All lines below between the line with "tan slope E6:G7" and the line with "none -> yellow brick D2:G2 level 1", including both, must be copied exactly, and the pictures must be omitted.

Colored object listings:

---------------

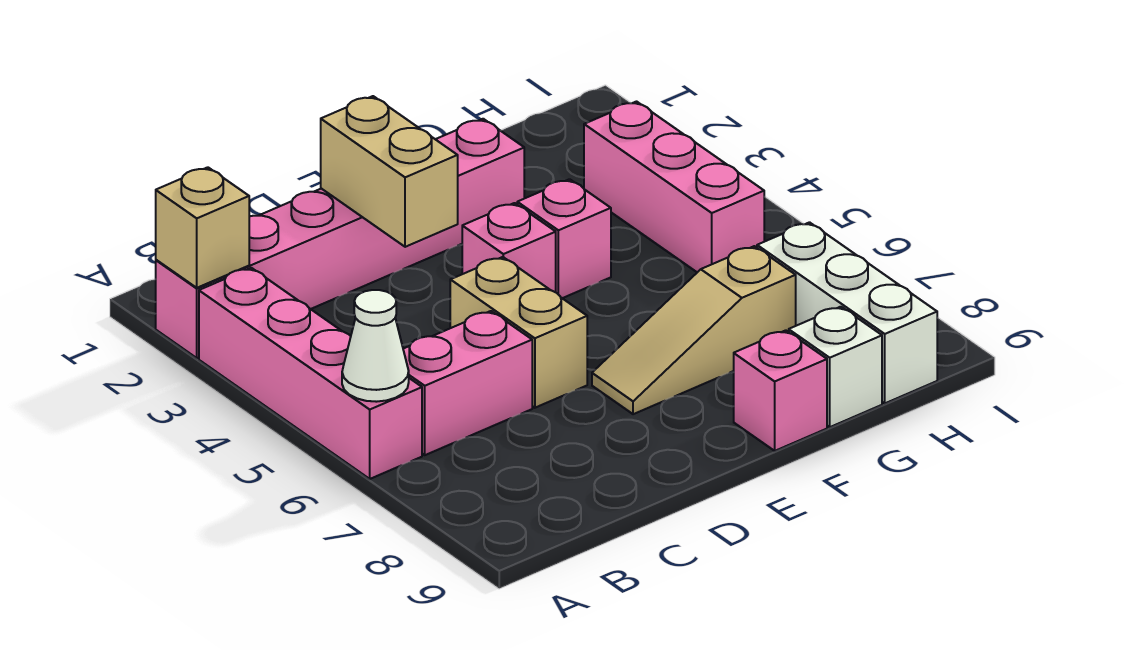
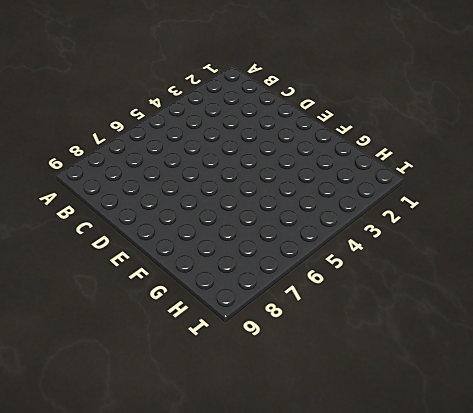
none -> pink brick A2:F2 level 1
none -> pink brick A3:A6 level 1
none -> pink brick B6:C6 level 1

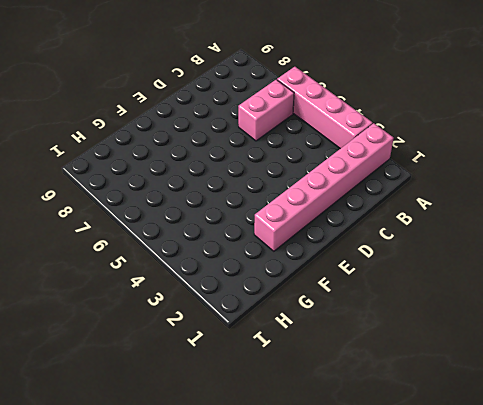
none -> tan brick D5:D6 level 1
none -> pink brick E4 level 1
none -> tan slope E7:G7 level 1 top G

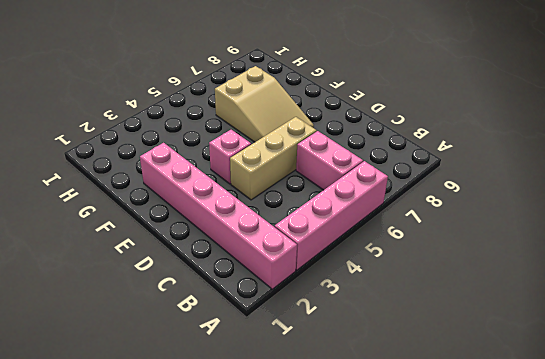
tan brick D4:D6 level 1 -> tan brick D5:D6 level 1
tan slope E6:G7 level 1 top G -> tan slope E7:G7 level 1 top G
none -> pink brick F4 level 1
none -> pink brick F9 level 1
none -> white brick G9 level 1

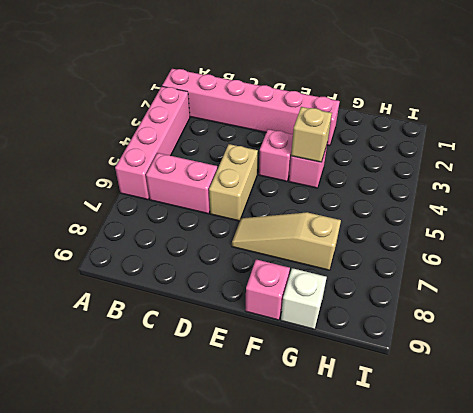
tan brick F4 level 2 -> tan brick A2 level 2
none -> pink brick H3:H5 level 1
none -> white brick H7:H9 level 1
none -> white cone A6 level 2

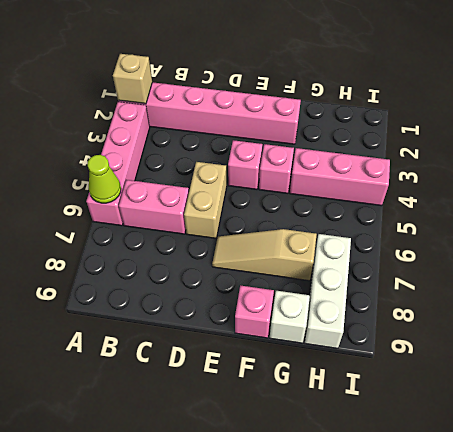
lime cone A6 level 2 -> white cone A6 level 2
pink brick G4:I4 level 1 -> pink brick H3:H5 level 1
none -> tan brick D2:D3 level 2

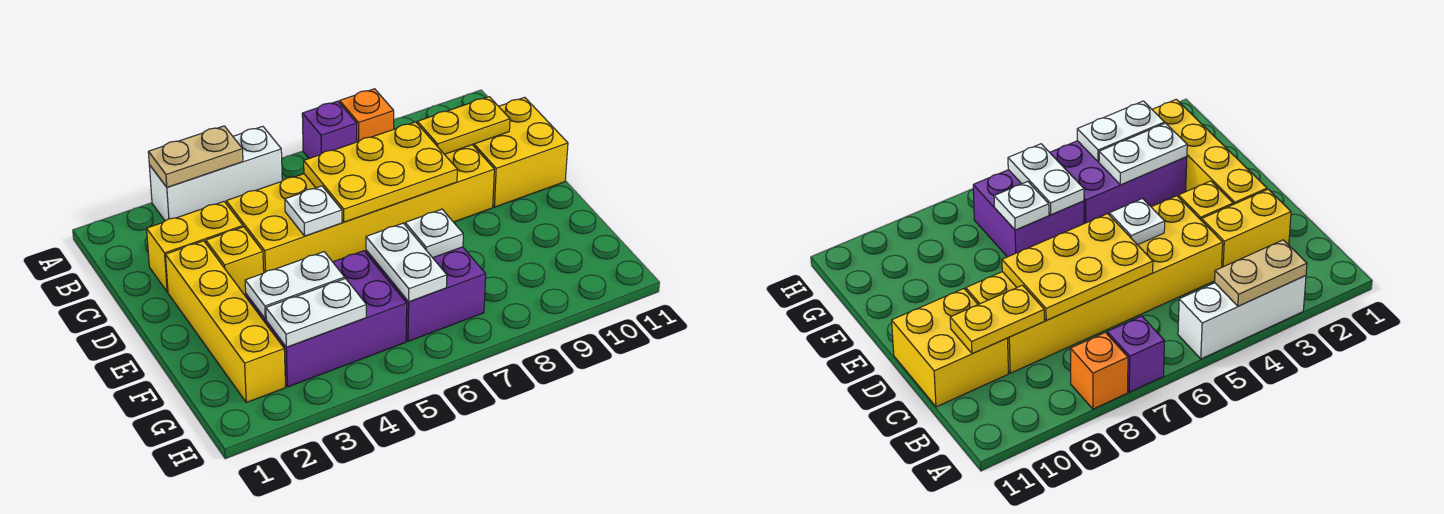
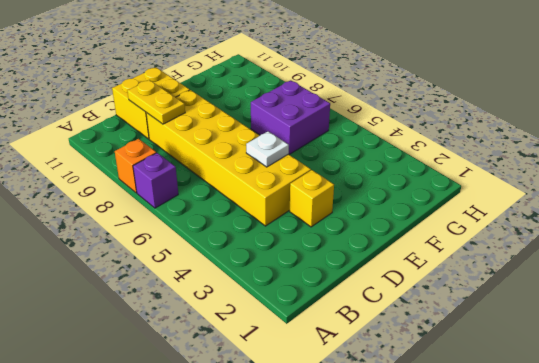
none -> white brick A3:A5 level 1
none -> yellow brick C2:C3 level 1
none -> yellow brick D2:G2 level 1

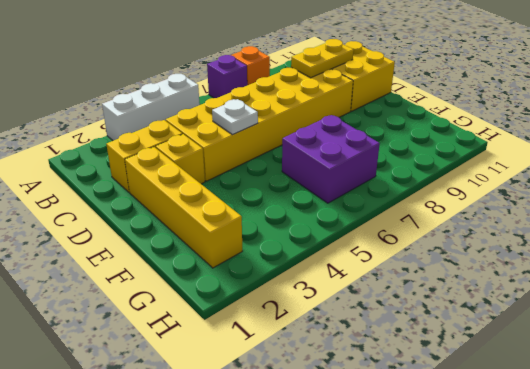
none -> purple brick F3:G5 level 1
none -> tan plate A3:A4 level 2
none -> yellow plate C6:D8 level 2

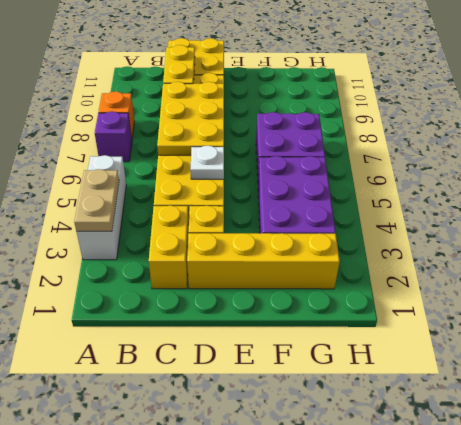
none -> white plate F3:F4 level 2
none -> white plate F6:G6 level 2
none -> white plate F7 level 2

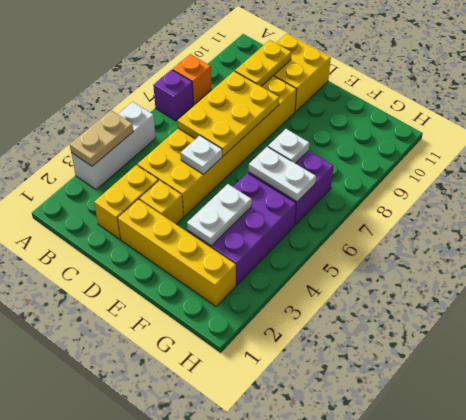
none -> white plate G3:G4 level 2

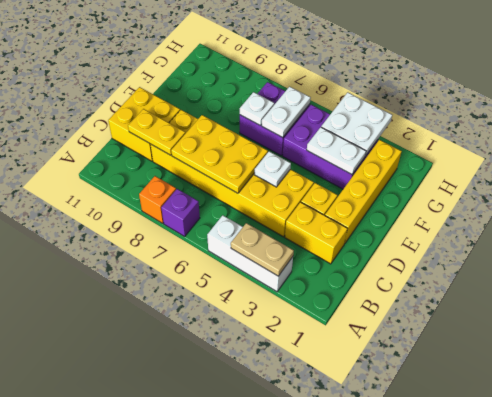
white plate G3:H4 level 2 -> white plate G3:G4 level 2

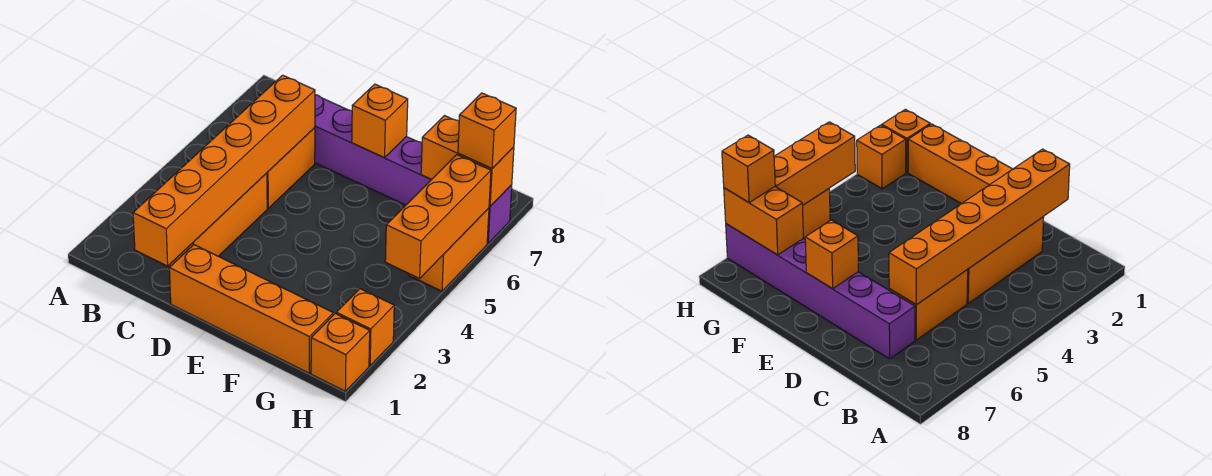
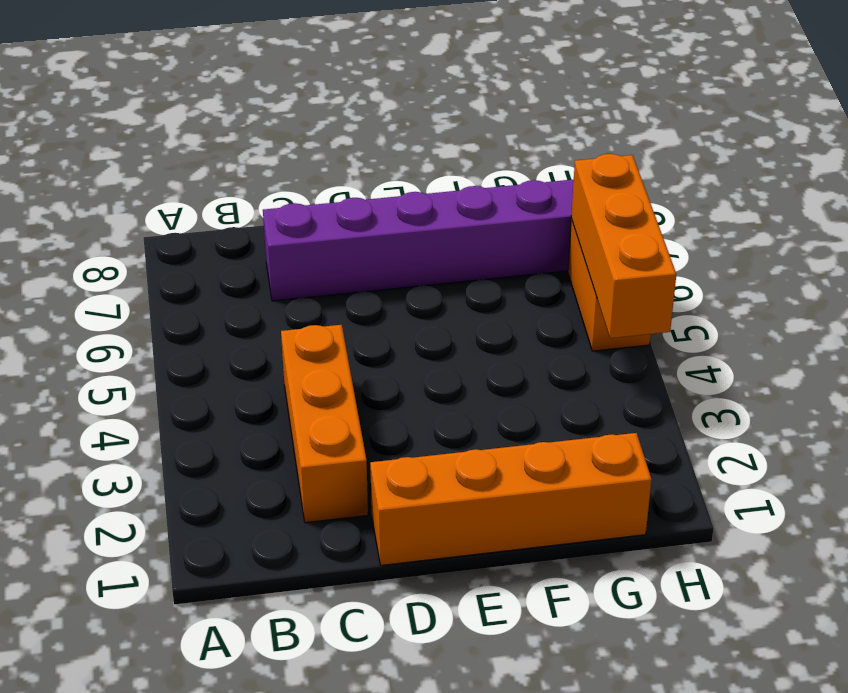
none -> orange brick C5:C6 level 1
none -> orange brick H1 level 1
none -> orange brick H2 level 1

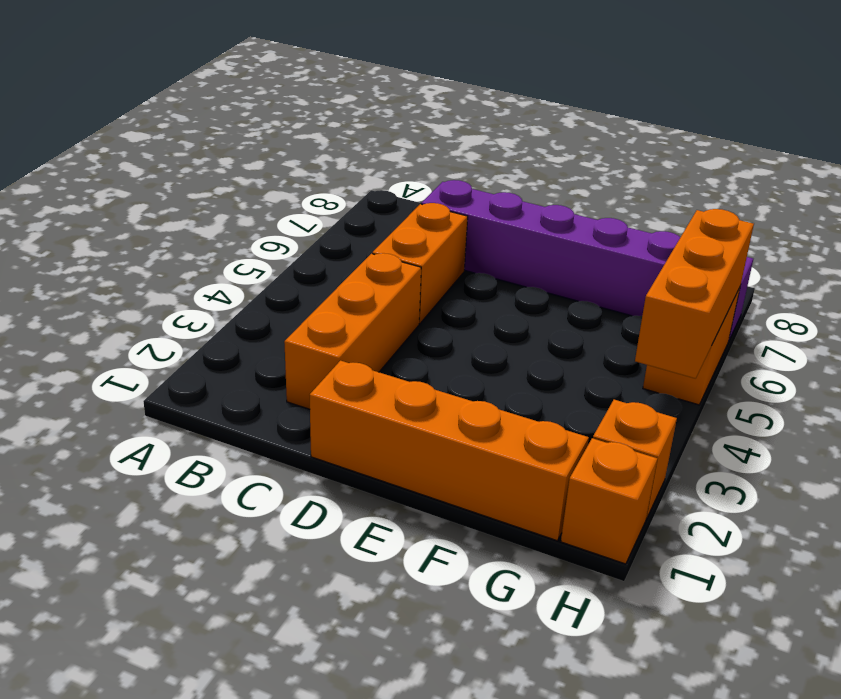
none -> orange brick C1:C6 level 2
none -> orange brick E7 level 2
none -> orange brick G7:H7 level 2

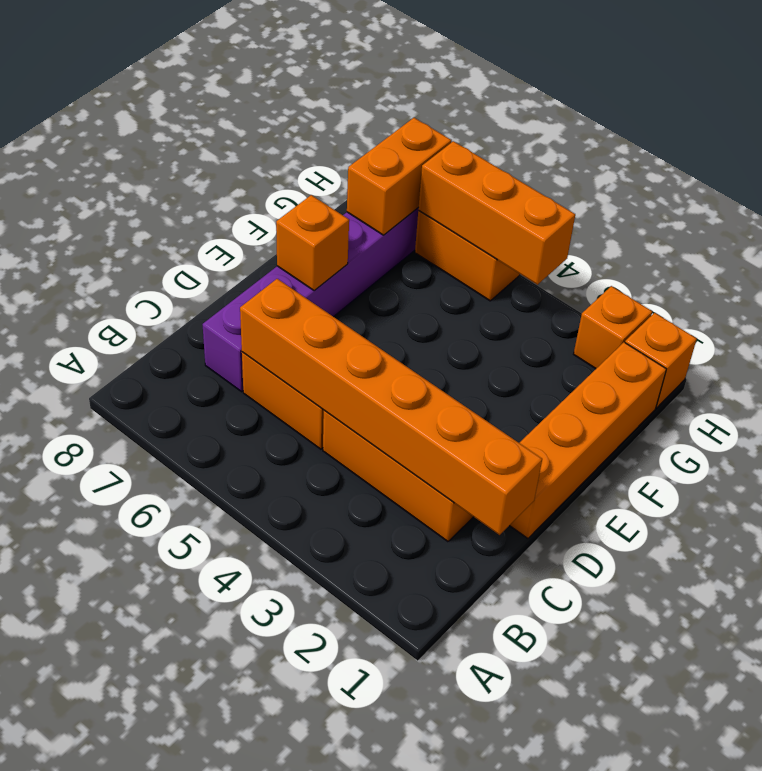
none -> orange brick H7 level 3

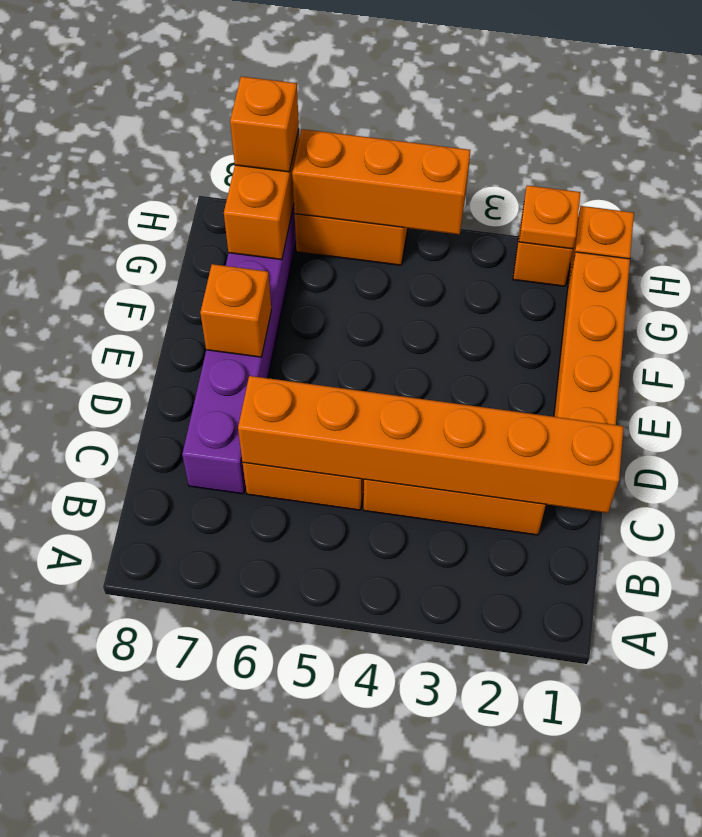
orange plate H2 level 2 -> none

---------------

▸ Completed exercise:
tan slope E6:G7 level 1 top G -> tan slope E7:G7 level 1 top G
none -> pink brick F4 level 1
none -> pink brick F9 level 1
none -> white brick G9 level 1

tan brick F4 level 2 -> tan brick A2 level 2
none -> pink brick H3:H5 level 1
none -> white brick H7:H9 level 1
none -> white cone A6 level 2

lime cone A6 level 2 -> white cone A6 level 2
pink brick G4:I4 level 1 -> pink brick H3:H5 level 1
none -> tan brick D2:D3 level 2

none -> white brick A3:A5 level 1
none -> yellow brick C2:C3 level 1
none -> yellow brick D2:G2 level 1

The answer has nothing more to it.